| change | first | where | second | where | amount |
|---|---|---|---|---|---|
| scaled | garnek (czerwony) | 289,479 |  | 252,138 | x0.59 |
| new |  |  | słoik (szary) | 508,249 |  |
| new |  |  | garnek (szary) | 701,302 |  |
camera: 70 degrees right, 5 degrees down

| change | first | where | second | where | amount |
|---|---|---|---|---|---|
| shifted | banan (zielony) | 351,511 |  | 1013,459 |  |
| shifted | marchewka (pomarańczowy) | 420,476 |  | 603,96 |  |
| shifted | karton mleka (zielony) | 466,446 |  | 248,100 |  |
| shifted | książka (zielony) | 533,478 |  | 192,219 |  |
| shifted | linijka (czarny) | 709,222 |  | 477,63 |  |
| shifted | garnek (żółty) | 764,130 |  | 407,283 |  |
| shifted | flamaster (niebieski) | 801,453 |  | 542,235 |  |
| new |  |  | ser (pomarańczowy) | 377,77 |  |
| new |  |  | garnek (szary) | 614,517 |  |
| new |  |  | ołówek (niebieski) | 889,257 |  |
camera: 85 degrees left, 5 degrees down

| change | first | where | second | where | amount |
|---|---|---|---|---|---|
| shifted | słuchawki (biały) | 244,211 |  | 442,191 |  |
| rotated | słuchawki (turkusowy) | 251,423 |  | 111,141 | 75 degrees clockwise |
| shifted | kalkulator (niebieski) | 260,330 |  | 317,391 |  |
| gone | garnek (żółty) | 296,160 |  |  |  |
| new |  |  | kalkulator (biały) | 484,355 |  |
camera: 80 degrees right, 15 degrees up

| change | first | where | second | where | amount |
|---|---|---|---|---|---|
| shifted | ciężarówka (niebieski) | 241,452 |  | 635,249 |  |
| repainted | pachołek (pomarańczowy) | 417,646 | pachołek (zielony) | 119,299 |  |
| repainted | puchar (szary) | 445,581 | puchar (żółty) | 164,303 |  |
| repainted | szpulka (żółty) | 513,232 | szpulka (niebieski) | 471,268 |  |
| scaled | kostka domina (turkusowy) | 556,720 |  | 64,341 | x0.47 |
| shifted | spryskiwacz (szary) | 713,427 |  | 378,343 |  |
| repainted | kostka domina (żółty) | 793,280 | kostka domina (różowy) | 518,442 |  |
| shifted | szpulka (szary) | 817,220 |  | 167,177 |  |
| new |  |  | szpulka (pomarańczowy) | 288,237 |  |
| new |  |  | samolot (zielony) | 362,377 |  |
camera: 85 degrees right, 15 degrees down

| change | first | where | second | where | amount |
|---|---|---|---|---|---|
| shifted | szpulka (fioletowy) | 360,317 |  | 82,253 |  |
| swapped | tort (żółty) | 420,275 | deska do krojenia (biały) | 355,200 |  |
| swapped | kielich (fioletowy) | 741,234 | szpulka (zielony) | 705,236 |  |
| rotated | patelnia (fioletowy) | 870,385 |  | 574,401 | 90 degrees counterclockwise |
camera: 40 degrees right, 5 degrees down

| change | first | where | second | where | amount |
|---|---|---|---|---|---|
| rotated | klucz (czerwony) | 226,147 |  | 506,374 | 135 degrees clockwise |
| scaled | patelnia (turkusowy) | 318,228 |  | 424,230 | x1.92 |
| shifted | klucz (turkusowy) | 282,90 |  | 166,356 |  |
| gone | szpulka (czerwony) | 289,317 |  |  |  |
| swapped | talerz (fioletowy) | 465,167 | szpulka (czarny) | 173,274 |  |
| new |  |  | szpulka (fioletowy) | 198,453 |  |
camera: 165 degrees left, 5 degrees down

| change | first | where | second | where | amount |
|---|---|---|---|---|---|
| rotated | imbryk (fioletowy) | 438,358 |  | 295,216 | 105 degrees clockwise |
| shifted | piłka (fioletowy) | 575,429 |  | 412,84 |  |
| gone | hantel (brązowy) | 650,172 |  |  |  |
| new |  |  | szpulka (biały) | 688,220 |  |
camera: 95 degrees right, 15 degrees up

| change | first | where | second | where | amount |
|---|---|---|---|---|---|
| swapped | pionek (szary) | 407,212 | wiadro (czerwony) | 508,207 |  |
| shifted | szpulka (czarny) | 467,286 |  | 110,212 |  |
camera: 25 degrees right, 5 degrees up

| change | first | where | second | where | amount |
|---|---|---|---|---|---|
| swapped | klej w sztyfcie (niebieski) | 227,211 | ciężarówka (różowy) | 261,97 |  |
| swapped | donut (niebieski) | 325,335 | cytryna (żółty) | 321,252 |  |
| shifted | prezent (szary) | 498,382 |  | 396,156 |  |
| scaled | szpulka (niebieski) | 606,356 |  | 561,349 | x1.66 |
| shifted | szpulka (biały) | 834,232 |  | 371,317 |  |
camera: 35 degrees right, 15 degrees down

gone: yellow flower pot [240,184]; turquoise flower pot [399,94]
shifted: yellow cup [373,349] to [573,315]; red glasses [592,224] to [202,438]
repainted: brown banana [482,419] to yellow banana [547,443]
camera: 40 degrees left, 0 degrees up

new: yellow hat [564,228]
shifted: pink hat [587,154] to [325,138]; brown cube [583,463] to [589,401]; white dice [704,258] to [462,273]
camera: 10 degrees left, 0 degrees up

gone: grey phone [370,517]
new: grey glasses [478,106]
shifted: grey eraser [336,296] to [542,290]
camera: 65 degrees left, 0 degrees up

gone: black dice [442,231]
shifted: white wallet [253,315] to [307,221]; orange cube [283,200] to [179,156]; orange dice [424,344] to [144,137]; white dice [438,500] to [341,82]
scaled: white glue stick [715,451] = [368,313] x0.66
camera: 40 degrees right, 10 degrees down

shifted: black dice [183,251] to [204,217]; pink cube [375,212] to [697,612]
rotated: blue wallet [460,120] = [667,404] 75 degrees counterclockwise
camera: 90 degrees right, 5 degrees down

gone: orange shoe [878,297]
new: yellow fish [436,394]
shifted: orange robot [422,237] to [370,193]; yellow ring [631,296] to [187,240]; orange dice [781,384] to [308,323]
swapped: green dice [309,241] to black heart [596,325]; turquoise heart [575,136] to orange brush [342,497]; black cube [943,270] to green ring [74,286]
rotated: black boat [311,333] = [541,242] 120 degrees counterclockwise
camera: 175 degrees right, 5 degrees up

WHAT NEEDS TO BE DONE:
Show every line of the material above in which "wallet" is present.

TASK OUTPUT:
shifted: white wallet [253,315] to [307,221]; orange cube [283,200] to [179,156]; orange dice [424,344] to [144,137]; white dice [438,500] to [341,82]
rotated: blue wallet [460,120] = [667,404] 75 degrees counterclockwise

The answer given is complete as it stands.